● EXERCISE: Transcribe every entry word for word.

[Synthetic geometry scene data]
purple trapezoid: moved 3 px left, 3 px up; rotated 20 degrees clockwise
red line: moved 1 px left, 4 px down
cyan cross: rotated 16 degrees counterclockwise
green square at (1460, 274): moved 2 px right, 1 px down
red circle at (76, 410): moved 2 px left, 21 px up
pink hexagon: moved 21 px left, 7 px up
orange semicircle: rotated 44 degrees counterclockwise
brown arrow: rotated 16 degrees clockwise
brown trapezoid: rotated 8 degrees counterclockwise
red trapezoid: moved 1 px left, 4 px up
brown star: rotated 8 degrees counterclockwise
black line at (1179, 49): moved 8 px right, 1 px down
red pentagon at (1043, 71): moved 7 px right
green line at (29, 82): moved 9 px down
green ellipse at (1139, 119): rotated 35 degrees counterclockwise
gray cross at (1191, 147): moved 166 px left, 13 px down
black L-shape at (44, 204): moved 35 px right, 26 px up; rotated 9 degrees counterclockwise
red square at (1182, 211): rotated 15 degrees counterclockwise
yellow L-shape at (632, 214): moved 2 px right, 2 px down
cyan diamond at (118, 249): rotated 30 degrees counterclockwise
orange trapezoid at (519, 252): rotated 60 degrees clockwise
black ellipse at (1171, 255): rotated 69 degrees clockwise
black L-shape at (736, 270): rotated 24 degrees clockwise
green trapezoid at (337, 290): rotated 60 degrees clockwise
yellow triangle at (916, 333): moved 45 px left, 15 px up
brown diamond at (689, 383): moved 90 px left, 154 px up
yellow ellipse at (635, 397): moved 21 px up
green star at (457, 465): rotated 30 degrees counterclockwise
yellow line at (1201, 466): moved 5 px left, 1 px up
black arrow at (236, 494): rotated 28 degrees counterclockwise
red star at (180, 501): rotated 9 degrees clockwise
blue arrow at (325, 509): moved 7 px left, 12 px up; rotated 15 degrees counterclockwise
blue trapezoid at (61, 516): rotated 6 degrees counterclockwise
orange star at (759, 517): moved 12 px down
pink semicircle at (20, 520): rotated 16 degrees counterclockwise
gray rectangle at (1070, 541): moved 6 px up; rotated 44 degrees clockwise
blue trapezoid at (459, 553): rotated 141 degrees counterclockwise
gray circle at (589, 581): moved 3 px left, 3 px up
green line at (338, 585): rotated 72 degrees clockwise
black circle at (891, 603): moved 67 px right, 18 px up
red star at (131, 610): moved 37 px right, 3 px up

● SOLUTION TO THE EXERCISE:
purple trapezoid: moved 3 px left, 3 px up; rotated 20 degrees clockwise
red line: moved 1 px left, 4 px down
cyan cross: rotated 16 degrees counterclockwise
green square at (1460, 274): moved 2 px right, 1 px down
red circle at (76, 410): moved 2 px left, 21 px up
pink hexagon: moved 21 px left, 7 px up
orange semicircle: rotated 44 degrees counterclockwise
brown arrow: rotated 16 degrees clockwise
brown trapezoid: rotated 8 degrees counterclockwise
red trapezoid: moved 1 px left, 4 px up
brown star: rotated 8 degrees counterclockwise
black line at (1179, 49): moved 8 px right, 1 px down
red pentagon at (1043, 71): moved 7 px right
green line at (29, 82): moved 9 px down
green ellipse at (1139, 119): rotated 35 degrees counterclockwise
gray cross at (1191, 147): moved 166 px left, 13 px down
black L-shape at (44, 204): moved 35 px right, 26 px up; rotated 9 degrees counterclockwise
red square at (1182, 211): rotated 15 degrees counterclockwise
yellow L-shape at (632, 214): moved 2 px right, 2 px down
cyan diamond at (118, 249): rotated 30 degrees counterclockwise
orange trapezoid at (519, 252): rotated 60 degrees clockwise
black ellipse at (1171, 255): rotated 69 degrees clockwise
black L-shape at (736, 270): rotated 24 degrees clockwise
green trapezoid at (337, 290): rotated 60 degrees clockwise
yellow triangle at (916, 333): moved 45 px left, 15 px up
brown diamond at (689, 383): moved 90 px left, 154 px up
yellow ellipse at (635, 397): moved 21 px up
green star at (457, 465): rotated 30 degrees counterclockwise
yellow line at (1201, 466): moved 5 px left, 1 px up
black arrow at (236, 494): rotated 28 degrees counterclockwise
red star at (180, 501): rotated 9 degrees clockwise
blue arrow at (325, 509): moved 7 px left, 12 px up; rotated 15 degrees counterclockwise
blue trapezoid at (61, 516): rotated 6 degrees counterclockwise
orange star at (759, 517): moved 12 px down
pink semicircle at (20, 520): rotated 16 degrees counterclockwise
gray rectangle at (1070, 541): moved 6 px up; rotated 44 degrees clockwise
blue trapezoid at (459, 553): rotated 141 degrees counterclockwise
gray circle at (589, 581): moved 3 px left, 3 px up
green line at (338, 585): rotated 72 degrees clockwise
black circle at (891, 603): moved 67 px right, 18 px up
red star at (131, 610): moved 37 px right, 3 px up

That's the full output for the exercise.